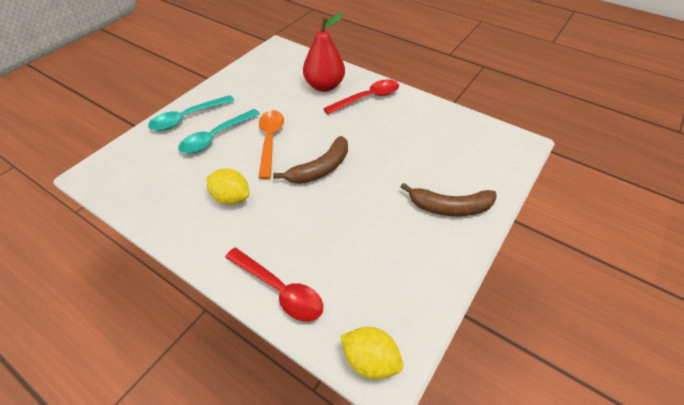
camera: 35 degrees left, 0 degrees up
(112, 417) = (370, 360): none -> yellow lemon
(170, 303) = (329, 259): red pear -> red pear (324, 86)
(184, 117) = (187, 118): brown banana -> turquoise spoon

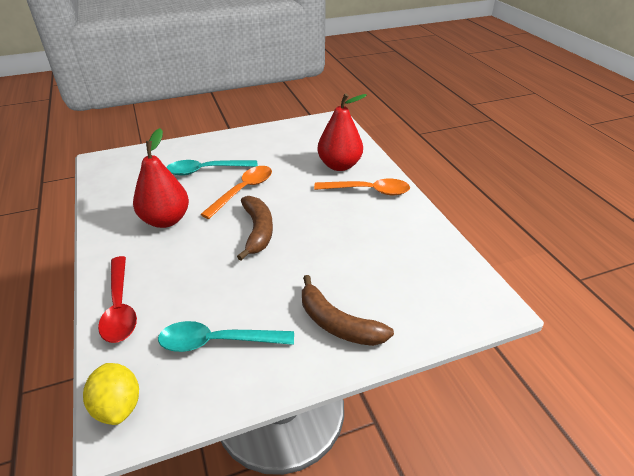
camera: 35 degrees right, 10 degrees down
(187, 118) = (202, 148): turquoise spoon -> turquoise spoon (217, 342)
(231, 198) = (166, 220): yellow lemon -> red pear
(320, 169) = (258, 231): brown banana -> brown banana turned 90 degrees counterclockwise
(367, 98) = (368, 191): red spoon -> orange spoon

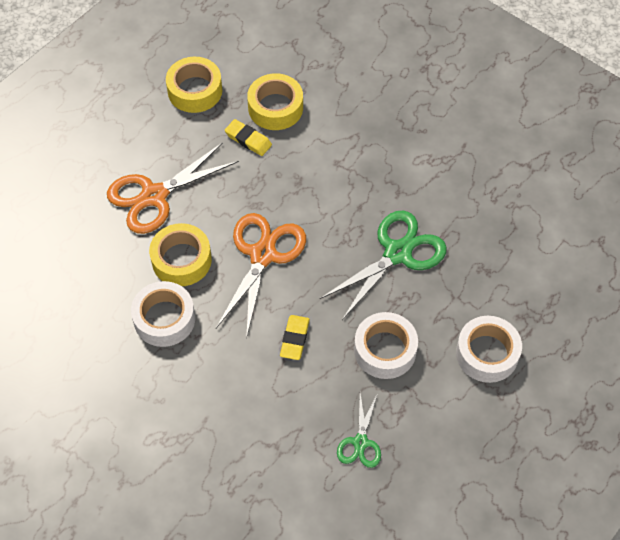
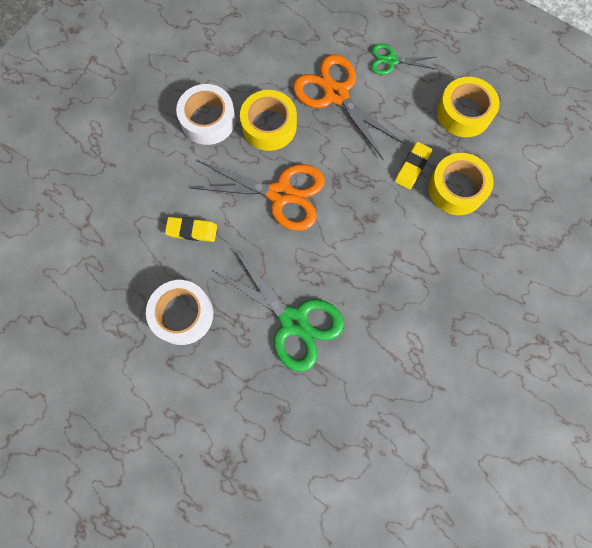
camera: 85 degrees right, 15 degrees up
(360, 442) = (87, 297): green scissors -> green scissors (391, 61)
(487, 354) = (181, 418): white tape -> none

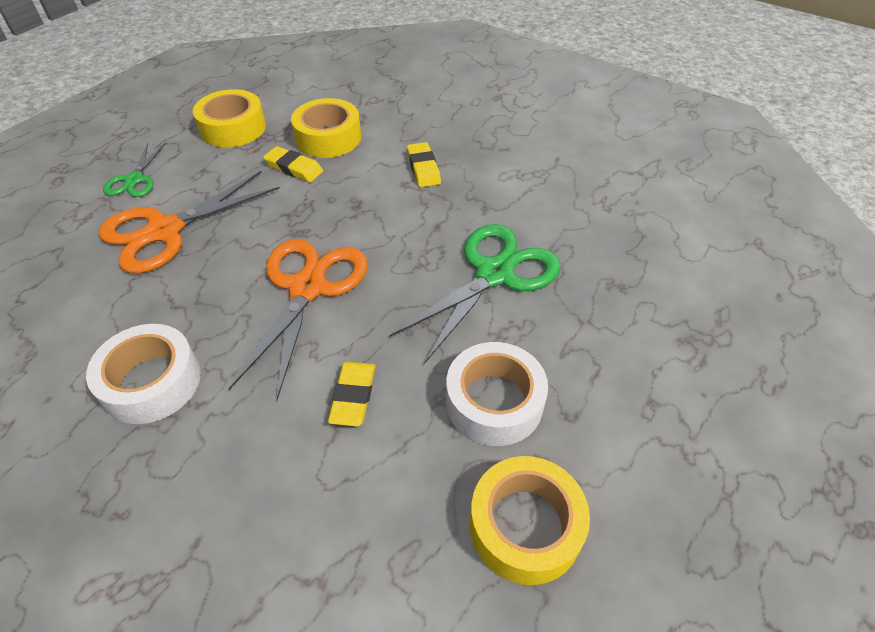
camera: 90 degrees left, 25 degrees down
(269, 126) = (190, 302): yellow tape -> yellow tape (525, 526)
(418, 268) = (423, 168): none -> yellow eraser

# # #

**REQUEST:**
Your answer must be an exact copy of the lines from the line with "(112, 417) = (370, 360): none -> yellow lemon" to the final line of the data, both ends included, and no pictures.

**RESPONSE BOX:**
(112, 417) = (370, 360): none -> yellow lemon
(170, 303) = (329, 259): red pear -> red pear (324, 86)
(184, 117) = (187, 118): brown banana -> turquoise spoon

camera: 35 degrees right, 10 degrees down
(187, 118) = (202, 148): turquoise spoon -> turquoise spoon (217, 342)
(231, 198) = (166, 220): yellow lemon -> red pear
(320, 169) = (258, 231): brown banana -> brown banana turned 90 degrees counterclockwise
(367, 98) = (368, 191): red spoon -> orange spoon

camera: 85 degrees right, 15 degrees up
(360, 442) = (87, 297): green scissors -> green scissors (391, 61)
(487, 354) = (181, 418): white tape -> none

camera: 90 degrees left, 25 degrees down
(269, 126) = (190, 302): yellow tape -> yellow tape (525, 526)
(418, 268) = (423, 168): none -> yellow eraser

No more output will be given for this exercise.